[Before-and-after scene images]
• • •

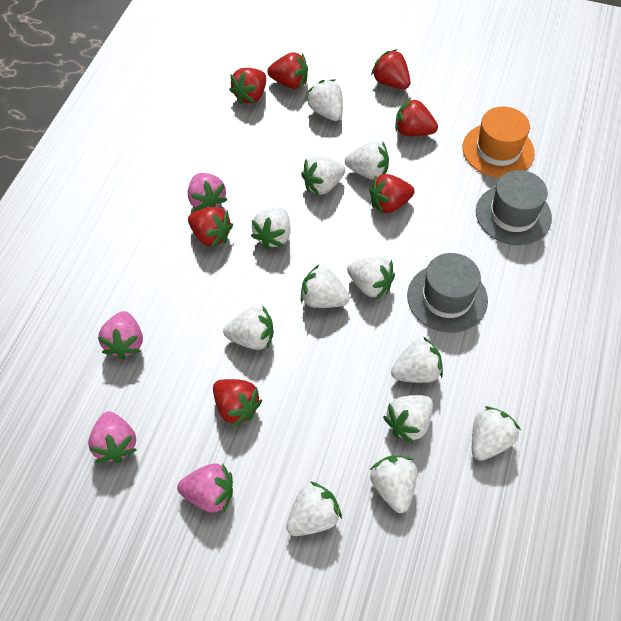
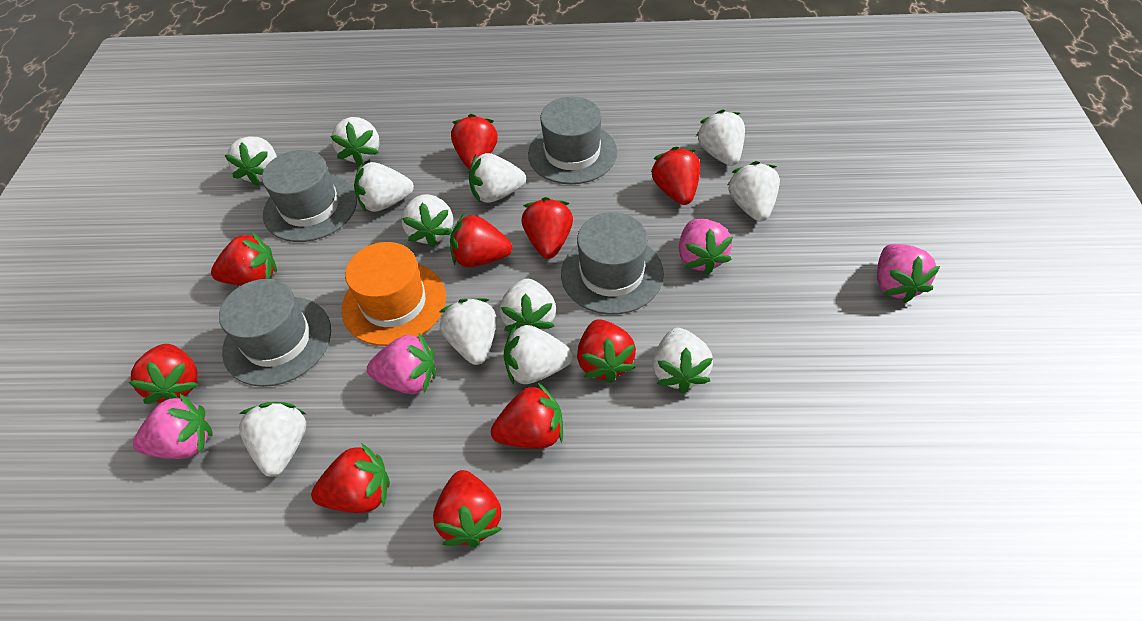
grey hat: 2 -> 4
red strawberry: 7 -> 10

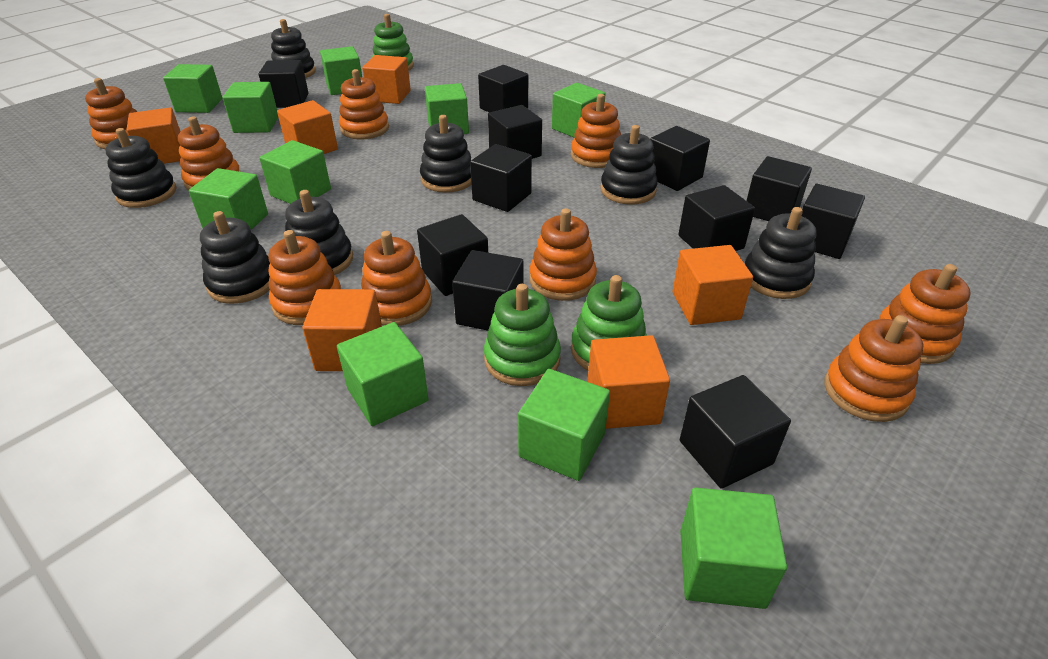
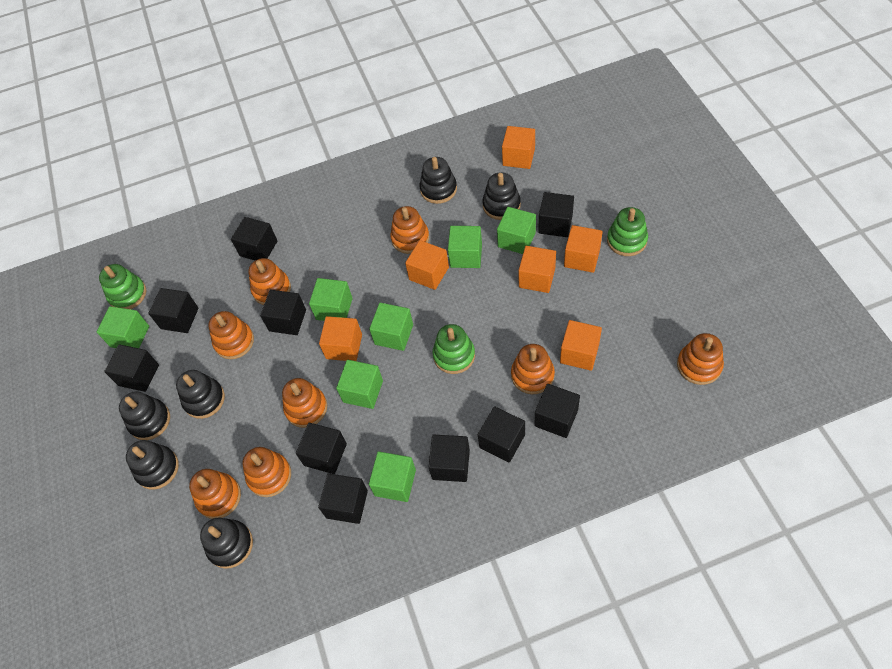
black cube: 11 -> 10
black stacking toy: 7 -> 6
green cube: 10 -> 7
orange stacking toy: 9 -> 8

• • •

→ DIRECTIONS FOR THIS TASK: Please copy the data shown above precisely, leaving the images out.

→ EXPECTED ANSWER:
grey hat: 2 -> 4
red strawberry: 7 -> 10

black cube: 11 -> 10
black stacking toy: 7 -> 6
green cube: 10 -> 7
orange stacking toy: 9 -> 8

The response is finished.